START SUPPLIED MATERIAL

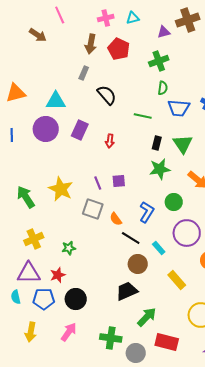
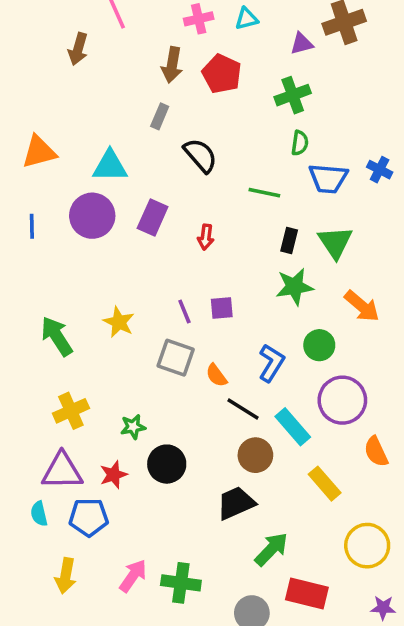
brown arrow: (38, 35) -> (78, 49), turned 72
yellow star: (61, 189) -> (119, 322), size x0.7
cyan rectangle: (159, 248) -> (293, 427), size x1.5
black circle: (76, 299) -> (167, 464), moved
green cross: (111, 338) -> (181, 583), moved

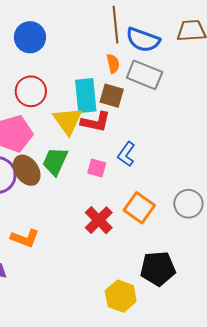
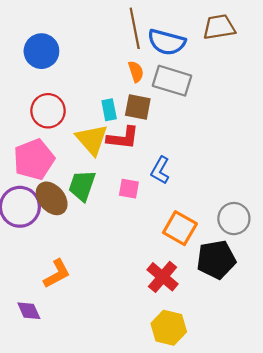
cyan rectangle: (86, 96) -> (109, 110), size x0.6
red cross: (99, 220) -> (163, 277), moved
orange L-shape: (25, 238) -> (57, 274), turned -44
black pentagon: (158, 269) -> (216, 260), moved

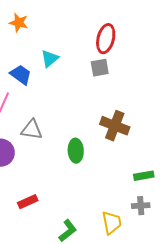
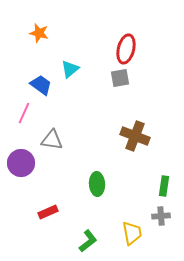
green ellipse: (76, 151) -> (97, 184), moved
green rectangle: (144, 176) -> (164, 186), turned -72

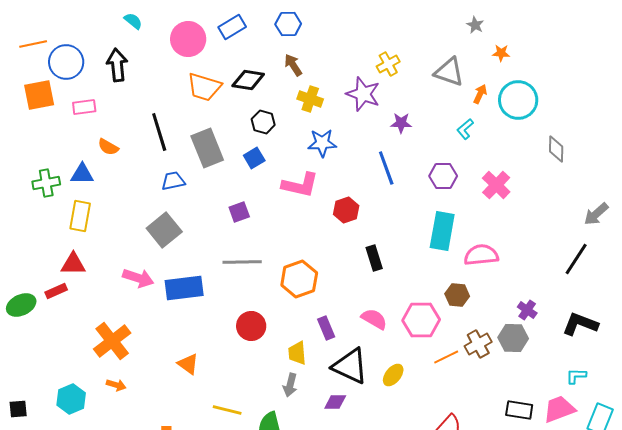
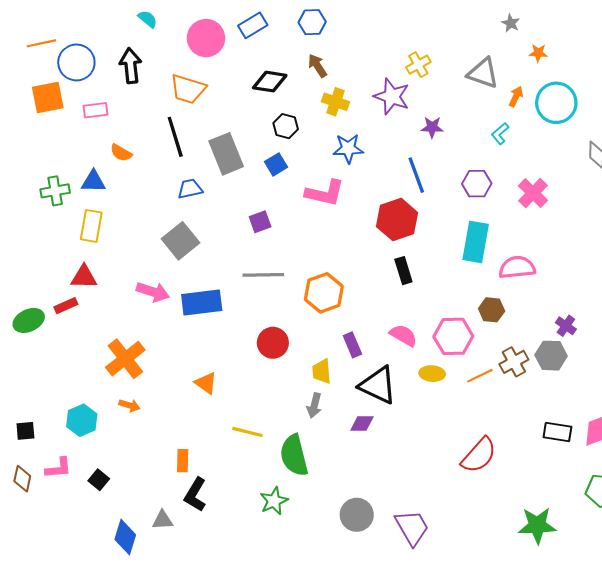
orange trapezoid: (204, 87) -> (188, 89), moved
red hexagon: (346, 210) -> (397, 220), moved, size x1.5
yellow ellipse: (393, 375) -> (432, 374), moved, turned 55

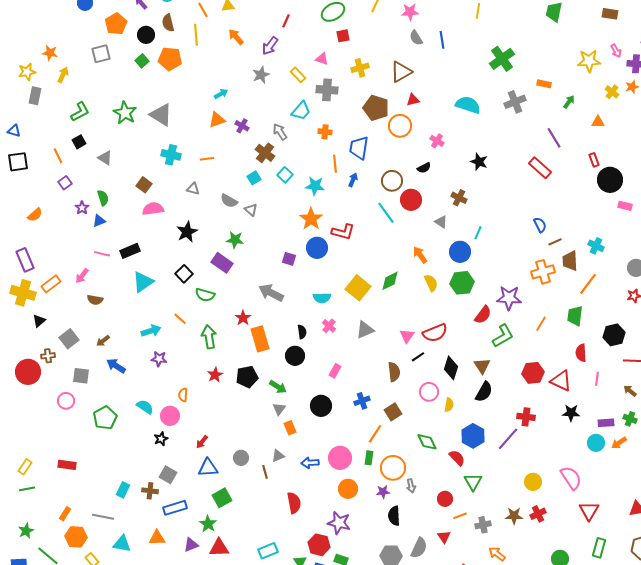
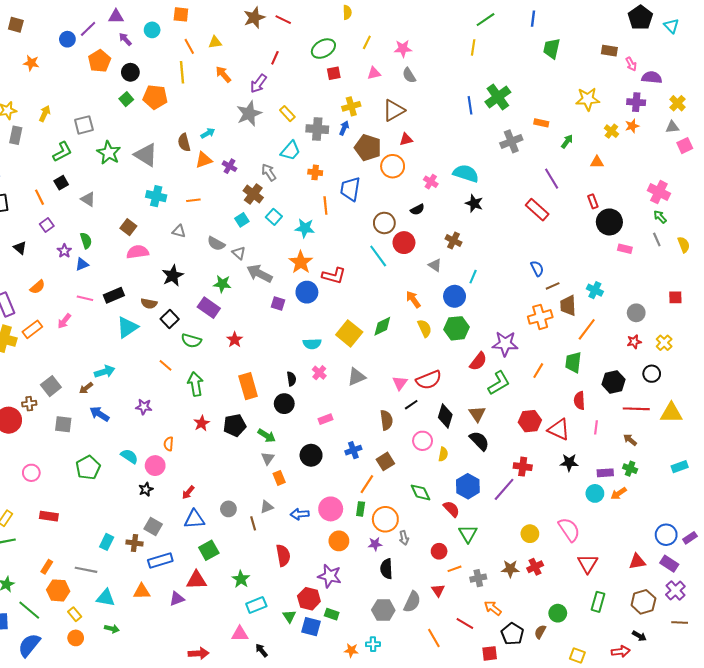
brown semicircle: (168, 23) -> (184, 142), moved
blue line: (442, 40) -> (470, 105), moved
pink arrow: (616, 51) -> (631, 64), moved
orange star: (50, 53) -> (31, 63), moved
gray square: (101, 54) -> (84, 125), moved
pink triangle: (322, 59) -> (374, 73), moved, turned -32
gray star: (261, 75) -> (249, 114), size x1.4
cyan semicircle: (468, 105) -> (466, 173), moved
blue arrow: (353, 180) -> (344, 128), moved
orange semicircle: (35, 215) -> (37, 287), moved
gray arrow: (271, 293) -> (259, 274), moved
brown semicircle: (95, 300) -> (149, 303), moved
red star: (243, 318) -> (235, 340), moved
black triangle: (39, 321) -> (20, 248), moved, turned -40
cyan arrow: (151, 331) -> (105, 372), moved
pink rectangle: (335, 371) -> (325, 419), turned 40
black semicircle: (484, 392) -> (479, 441), turned -75
pink circle: (66, 401) -> (31, 473), moved
green star: (208, 524) -> (241, 579), moved
red triangle: (219, 548) -> (196, 580), moved

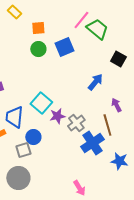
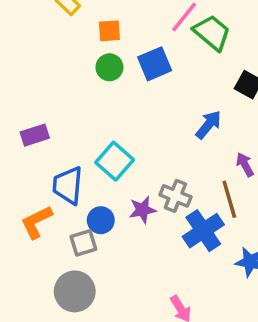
purple star: (57, 116) -> (142, 210), moved
gray cross: (76, 123) -> (175, 196), turned -30

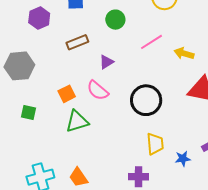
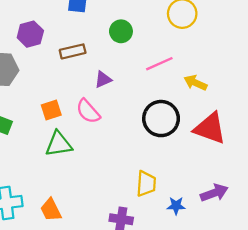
purple hexagon: (39, 18) -> (30, 34), moved
black circle: (146, 100) -> (161, 119), moved

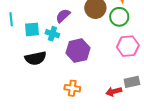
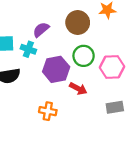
green circle: (119, 17) -> (84, 56), moved
red arrow: (114, 92) -> (78, 89), moved, turned -140

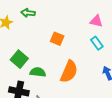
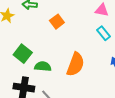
orange square: (57, 39) -> (57, 22), moved, turned 32

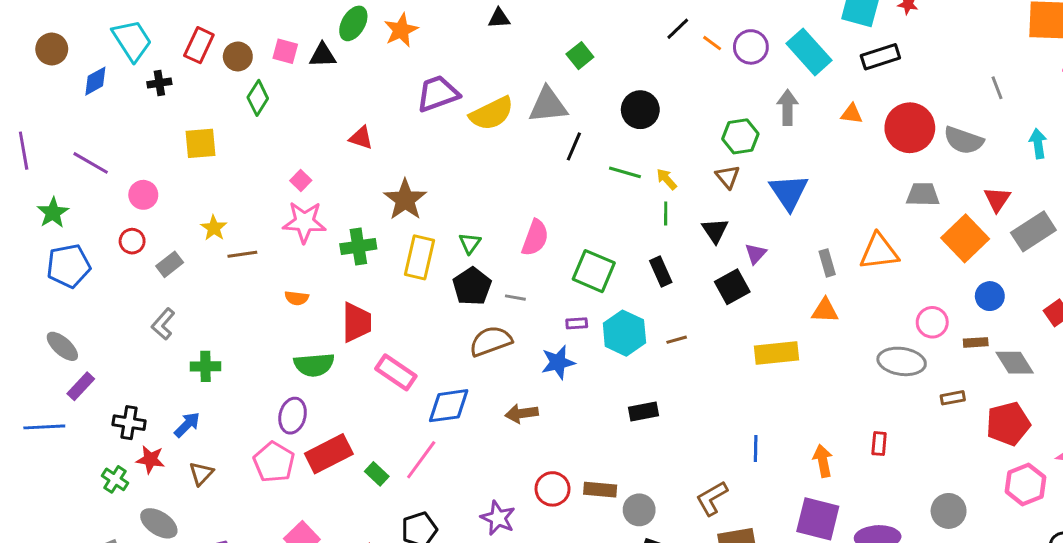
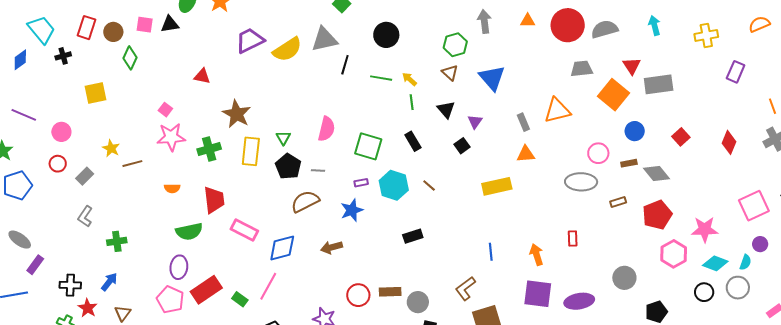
gray semicircle: (964, 140) -> (605, 29), turned 152
gray rectangle: (1033, 231) -> (659, 84), turned 32
black square: (732, 287) -> (462, 146), size x0.7
brown line: (677, 340) -> (429, 185), turned 64
red star: (150, 460) -> (88, 308), turned 30

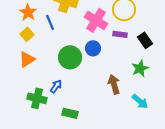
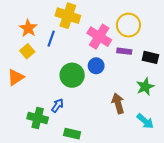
blue line: (50, 22) -> (51, 39), turned 42
black rectangle: (145, 40) -> (150, 57), turned -42
orange triangle: (27, 59) -> (16, 77), moved

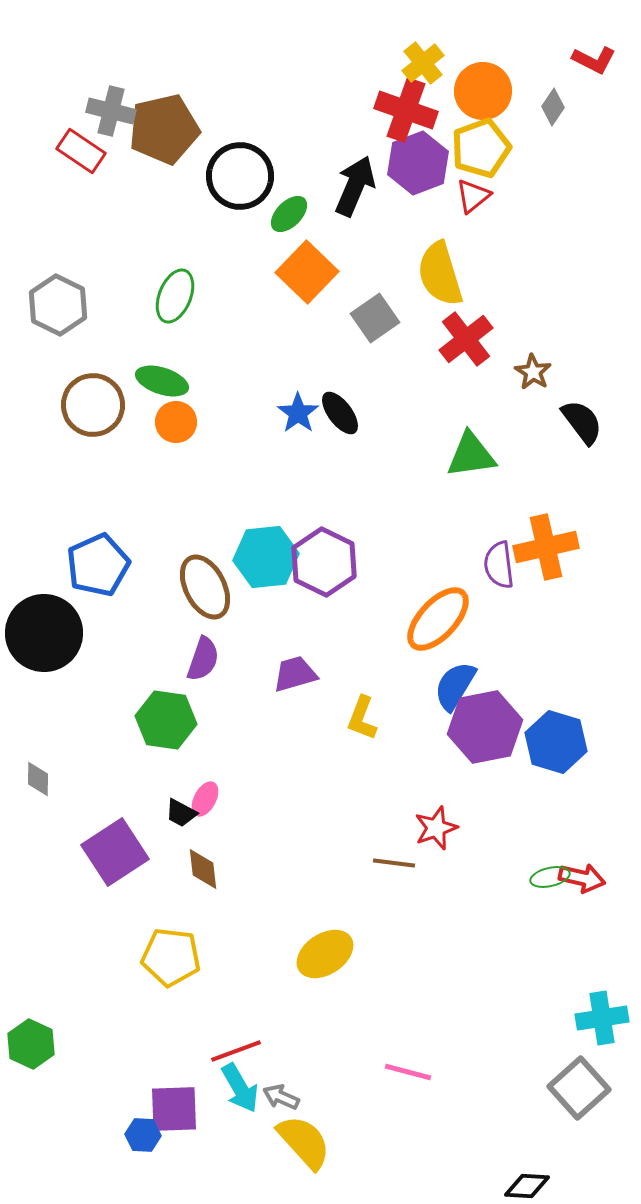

END SUPPLIED MATERIAL

▶ WHAT THE EXERCISE ASKS: Your copy should repeat each entry above exactly but contain no pictures.

▶ ANSWER BOX:
brown arrow: (38, 35) -> (78, 49), turned 72
yellow star: (61, 189) -> (119, 322), size x0.7
cyan rectangle: (159, 248) -> (293, 427), size x1.5
black circle: (76, 299) -> (167, 464), moved
green cross: (111, 338) -> (181, 583), moved

cyan rectangle: (86, 96) -> (109, 110), size x0.6
red cross: (99, 220) -> (163, 277), moved
orange L-shape: (25, 238) -> (57, 274), turned -44
black pentagon: (158, 269) -> (216, 260), moved

green ellipse: (76, 151) -> (97, 184), moved
green rectangle: (144, 176) -> (164, 186), turned -72

orange trapezoid: (204, 87) -> (188, 89), moved
red hexagon: (346, 210) -> (397, 220), moved, size x1.5
yellow ellipse: (393, 375) -> (432, 374), moved, turned 55

brown semicircle: (168, 23) -> (184, 142), moved
blue line: (442, 40) -> (470, 105), moved
pink arrow: (616, 51) -> (631, 64), moved
orange star: (50, 53) -> (31, 63), moved
gray square: (101, 54) -> (84, 125), moved
pink triangle: (322, 59) -> (374, 73), moved, turned -32
gray star: (261, 75) -> (249, 114), size x1.4
cyan semicircle: (468, 105) -> (466, 173), moved
blue arrow: (353, 180) -> (344, 128), moved
orange semicircle: (35, 215) -> (37, 287), moved
gray arrow: (271, 293) -> (259, 274), moved
brown semicircle: (95, 300) -> (149, 303), moved
red star: (243, 318) -> (235, 340), moved
black triangle: (39, 321) -> (20, 248), moved, turned -40
cyan arrow: (151, 331) -> (105, 372), moved
pink rectangle: (335, 371) -> (325, 419), turned 40
black semicircle: (484, 392) -> (479, 441), turned -75
pink circle: (66, 401) -> (31, 473), moved
green star: (208, 524) -> (241, 579), moved
red triangle: (219, 548) -> (196, 580), moved

purple star: (57, 116) -> (142, 210), moved
gray cross: (76, 123) -> (175, 196), turned -30

purple hexagon: (39, 18) -> (30, 34), moved
black circle: (146, 100) -> (161, 119), moved

green circle: (119, 17) -> (84, 56), moved
red arrow: (114, 92) -> (78, 89), moved, turned -140

orange square: (57, 39) -> (57, 22), moved, turned 32

gray semicircle: (964, 140) -> (605, 29), turned 152
gray rectangle: (1033, 231) -> (659, 84), turned 32
black square: (732, 287) -> (462, 146), size x0.7
brown line: (677, 340) -> (429, 185), turned 64
red star: (150, 460) -> (88, 308), turned 30

blue line: (50, 22) -> (51, 39), turned 42
black rectangle: (145, 40) -> (150, 57), turned -42
orange triangle: (27, 59) -> (16, 77), moved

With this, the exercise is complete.